=== WHAT IS NEEDED ===
Once every line below has been checked for "switch", give only the number of lines that have it.

=== DATA ===
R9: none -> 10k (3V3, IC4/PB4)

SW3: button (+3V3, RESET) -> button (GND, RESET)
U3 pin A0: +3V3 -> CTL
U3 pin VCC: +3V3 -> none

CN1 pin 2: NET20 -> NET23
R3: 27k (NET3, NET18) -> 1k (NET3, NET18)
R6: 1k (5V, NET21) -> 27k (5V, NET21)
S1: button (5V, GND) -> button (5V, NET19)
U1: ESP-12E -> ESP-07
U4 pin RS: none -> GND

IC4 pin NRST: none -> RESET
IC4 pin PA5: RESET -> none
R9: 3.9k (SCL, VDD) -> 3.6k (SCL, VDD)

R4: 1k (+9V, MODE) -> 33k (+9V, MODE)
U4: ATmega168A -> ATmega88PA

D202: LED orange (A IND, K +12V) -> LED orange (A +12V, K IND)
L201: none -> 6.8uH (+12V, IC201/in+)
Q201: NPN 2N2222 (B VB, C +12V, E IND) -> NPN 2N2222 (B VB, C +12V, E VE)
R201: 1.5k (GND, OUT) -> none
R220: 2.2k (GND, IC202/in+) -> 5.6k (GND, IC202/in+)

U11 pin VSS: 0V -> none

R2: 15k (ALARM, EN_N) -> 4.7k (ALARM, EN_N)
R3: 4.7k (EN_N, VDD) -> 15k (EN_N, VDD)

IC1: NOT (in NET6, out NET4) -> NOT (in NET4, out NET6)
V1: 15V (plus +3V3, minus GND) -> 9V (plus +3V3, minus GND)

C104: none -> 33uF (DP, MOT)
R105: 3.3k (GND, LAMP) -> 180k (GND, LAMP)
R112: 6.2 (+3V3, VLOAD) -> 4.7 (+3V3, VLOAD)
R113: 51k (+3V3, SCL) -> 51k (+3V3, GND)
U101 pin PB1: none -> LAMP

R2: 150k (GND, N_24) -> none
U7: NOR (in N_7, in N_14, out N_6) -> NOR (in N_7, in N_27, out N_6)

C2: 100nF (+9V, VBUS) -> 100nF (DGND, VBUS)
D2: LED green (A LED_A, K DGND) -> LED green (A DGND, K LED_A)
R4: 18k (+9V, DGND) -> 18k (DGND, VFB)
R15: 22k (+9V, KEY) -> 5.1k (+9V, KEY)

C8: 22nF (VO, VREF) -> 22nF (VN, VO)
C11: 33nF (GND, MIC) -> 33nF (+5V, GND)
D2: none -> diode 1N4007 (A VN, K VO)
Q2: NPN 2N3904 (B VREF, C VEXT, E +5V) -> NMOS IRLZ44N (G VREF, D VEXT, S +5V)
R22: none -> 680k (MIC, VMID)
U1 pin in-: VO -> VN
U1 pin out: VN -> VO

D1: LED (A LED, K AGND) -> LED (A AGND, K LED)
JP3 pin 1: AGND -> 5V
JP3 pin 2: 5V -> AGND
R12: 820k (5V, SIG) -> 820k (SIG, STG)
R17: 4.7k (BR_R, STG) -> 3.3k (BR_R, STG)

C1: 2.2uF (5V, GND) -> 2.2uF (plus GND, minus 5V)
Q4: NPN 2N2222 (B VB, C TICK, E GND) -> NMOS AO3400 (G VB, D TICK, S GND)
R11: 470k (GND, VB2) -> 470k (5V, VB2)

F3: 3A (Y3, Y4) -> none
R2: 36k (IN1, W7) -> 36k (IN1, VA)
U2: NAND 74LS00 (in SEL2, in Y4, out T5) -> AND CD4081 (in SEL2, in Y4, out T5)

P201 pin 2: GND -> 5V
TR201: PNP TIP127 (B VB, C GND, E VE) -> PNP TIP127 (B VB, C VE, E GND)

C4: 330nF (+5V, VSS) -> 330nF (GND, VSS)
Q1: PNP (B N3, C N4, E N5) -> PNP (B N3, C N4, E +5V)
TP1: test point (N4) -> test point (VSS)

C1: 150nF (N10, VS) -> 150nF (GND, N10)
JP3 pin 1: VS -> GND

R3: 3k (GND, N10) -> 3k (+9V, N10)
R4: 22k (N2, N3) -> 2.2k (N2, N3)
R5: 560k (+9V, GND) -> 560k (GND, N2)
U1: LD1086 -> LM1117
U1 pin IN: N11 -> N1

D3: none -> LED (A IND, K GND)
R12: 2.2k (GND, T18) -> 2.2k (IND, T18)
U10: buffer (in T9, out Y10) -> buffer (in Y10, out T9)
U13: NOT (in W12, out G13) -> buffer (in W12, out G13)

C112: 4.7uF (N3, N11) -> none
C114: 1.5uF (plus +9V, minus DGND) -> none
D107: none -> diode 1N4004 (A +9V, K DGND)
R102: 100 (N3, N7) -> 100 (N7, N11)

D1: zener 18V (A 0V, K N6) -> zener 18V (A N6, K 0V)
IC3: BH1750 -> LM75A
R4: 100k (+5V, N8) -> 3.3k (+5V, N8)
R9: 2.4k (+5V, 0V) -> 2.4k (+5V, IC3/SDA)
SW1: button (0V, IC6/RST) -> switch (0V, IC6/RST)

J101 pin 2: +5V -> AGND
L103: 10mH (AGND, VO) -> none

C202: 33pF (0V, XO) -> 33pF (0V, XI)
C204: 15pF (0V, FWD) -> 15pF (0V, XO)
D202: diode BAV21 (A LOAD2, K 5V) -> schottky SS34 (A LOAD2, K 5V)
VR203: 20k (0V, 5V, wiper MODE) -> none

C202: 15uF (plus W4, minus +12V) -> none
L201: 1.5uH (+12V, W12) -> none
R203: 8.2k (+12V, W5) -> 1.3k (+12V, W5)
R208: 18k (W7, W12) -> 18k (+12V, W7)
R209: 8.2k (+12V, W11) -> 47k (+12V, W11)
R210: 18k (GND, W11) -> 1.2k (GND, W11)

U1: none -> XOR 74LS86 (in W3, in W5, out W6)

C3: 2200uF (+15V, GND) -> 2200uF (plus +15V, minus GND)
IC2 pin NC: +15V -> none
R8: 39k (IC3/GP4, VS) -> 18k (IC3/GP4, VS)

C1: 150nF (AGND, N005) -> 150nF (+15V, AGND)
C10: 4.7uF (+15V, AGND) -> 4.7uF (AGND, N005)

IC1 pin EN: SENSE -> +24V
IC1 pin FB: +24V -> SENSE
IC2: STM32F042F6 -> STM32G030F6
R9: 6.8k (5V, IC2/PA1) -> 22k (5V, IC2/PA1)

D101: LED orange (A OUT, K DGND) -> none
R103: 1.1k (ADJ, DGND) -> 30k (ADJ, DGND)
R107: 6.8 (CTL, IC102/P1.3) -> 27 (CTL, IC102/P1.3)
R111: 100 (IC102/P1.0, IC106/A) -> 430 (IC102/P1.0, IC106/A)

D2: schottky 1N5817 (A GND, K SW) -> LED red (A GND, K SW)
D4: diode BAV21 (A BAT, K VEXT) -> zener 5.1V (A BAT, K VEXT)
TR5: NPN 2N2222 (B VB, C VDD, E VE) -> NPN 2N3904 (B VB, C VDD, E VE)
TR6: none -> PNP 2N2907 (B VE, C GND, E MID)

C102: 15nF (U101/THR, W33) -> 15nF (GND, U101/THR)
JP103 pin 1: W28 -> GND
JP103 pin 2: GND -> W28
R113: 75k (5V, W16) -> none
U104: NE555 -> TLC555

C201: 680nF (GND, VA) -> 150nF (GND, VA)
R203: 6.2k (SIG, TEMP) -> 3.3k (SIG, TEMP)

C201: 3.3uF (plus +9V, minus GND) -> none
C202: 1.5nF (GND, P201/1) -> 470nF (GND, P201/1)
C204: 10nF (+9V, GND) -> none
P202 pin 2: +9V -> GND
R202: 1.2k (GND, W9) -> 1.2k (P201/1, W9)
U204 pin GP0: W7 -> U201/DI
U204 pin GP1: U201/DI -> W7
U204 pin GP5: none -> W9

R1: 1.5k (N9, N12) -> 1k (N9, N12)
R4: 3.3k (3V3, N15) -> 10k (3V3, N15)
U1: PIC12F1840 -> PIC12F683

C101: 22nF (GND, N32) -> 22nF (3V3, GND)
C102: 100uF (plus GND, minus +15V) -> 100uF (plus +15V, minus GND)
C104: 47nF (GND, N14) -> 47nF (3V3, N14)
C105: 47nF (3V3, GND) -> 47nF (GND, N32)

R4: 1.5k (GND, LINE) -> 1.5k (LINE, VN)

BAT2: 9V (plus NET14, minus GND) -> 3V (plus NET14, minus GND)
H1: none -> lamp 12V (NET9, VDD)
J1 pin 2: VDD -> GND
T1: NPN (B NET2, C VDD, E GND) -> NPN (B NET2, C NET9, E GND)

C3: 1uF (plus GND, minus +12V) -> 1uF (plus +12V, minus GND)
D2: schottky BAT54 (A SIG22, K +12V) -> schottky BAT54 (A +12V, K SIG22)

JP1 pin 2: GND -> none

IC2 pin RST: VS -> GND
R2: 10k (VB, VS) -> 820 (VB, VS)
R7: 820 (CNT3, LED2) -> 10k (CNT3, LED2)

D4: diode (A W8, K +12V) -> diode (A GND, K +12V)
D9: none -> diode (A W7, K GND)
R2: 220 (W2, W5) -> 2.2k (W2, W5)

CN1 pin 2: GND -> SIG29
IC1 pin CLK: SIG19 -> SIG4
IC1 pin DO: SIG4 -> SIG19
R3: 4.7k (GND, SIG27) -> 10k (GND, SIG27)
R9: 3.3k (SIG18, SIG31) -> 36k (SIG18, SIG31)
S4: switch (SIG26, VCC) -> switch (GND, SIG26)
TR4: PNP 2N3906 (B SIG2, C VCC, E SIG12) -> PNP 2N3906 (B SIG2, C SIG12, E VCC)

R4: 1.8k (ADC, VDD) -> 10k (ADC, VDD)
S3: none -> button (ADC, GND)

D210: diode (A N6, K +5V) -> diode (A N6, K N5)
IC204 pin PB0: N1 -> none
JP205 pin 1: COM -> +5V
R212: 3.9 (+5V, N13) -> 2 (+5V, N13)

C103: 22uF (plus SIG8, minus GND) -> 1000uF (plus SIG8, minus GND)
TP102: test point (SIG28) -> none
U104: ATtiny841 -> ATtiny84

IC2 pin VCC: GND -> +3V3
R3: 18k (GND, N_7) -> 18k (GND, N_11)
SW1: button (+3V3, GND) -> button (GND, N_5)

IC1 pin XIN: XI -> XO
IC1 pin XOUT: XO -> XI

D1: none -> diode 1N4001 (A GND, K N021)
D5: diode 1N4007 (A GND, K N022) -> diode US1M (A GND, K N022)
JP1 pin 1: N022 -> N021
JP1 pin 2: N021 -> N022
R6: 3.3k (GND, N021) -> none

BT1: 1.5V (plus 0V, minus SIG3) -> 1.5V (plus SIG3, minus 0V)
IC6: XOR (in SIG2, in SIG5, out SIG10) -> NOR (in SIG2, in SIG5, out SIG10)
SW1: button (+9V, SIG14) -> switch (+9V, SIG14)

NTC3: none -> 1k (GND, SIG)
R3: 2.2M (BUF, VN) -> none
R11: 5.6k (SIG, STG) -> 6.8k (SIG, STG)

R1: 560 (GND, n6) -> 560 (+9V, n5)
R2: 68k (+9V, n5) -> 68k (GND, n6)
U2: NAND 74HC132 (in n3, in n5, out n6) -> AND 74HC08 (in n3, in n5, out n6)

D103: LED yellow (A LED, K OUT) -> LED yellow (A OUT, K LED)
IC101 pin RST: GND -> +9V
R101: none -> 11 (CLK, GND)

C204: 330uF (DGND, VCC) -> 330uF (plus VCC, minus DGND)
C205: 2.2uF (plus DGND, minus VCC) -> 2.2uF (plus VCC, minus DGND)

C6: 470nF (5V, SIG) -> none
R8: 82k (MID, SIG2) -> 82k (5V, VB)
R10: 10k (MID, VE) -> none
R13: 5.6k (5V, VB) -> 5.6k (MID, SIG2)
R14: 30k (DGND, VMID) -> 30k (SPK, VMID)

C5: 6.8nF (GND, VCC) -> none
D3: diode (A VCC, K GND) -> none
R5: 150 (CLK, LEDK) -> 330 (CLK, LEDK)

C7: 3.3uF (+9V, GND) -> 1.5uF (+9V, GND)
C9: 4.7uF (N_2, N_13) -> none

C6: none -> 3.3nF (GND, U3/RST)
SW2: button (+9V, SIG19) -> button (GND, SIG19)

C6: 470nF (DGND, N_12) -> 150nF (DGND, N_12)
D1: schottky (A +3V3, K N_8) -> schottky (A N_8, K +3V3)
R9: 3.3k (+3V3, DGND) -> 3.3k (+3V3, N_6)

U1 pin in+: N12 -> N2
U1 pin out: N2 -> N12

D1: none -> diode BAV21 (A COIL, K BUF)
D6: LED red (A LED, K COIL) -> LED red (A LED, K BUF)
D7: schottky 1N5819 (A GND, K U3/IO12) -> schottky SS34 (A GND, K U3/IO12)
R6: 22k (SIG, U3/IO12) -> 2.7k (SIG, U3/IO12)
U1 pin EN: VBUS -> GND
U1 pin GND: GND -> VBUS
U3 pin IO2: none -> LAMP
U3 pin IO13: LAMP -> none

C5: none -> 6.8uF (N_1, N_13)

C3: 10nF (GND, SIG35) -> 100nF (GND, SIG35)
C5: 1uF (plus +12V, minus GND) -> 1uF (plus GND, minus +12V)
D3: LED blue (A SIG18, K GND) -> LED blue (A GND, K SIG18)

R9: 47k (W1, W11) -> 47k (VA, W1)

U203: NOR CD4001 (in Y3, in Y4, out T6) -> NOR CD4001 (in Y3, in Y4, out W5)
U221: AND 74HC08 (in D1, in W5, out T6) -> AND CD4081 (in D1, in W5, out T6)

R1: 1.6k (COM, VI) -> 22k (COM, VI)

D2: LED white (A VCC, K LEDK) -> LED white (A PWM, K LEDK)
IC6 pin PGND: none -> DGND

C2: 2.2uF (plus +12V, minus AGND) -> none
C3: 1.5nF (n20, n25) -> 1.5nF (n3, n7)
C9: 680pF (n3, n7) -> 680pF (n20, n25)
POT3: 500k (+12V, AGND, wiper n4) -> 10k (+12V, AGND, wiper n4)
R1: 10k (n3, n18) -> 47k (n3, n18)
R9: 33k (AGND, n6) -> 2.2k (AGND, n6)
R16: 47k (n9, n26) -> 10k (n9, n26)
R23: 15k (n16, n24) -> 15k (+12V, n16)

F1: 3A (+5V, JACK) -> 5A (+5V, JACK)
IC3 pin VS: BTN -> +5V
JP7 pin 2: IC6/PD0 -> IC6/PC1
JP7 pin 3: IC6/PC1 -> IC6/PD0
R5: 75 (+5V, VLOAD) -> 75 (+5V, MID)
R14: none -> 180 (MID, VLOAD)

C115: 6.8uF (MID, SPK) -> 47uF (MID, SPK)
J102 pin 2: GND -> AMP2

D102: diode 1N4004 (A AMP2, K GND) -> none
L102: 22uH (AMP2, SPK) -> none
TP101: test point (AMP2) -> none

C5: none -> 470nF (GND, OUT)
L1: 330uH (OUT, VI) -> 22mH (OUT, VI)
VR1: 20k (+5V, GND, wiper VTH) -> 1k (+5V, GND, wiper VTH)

=== FINISHED EXERCISE ===
3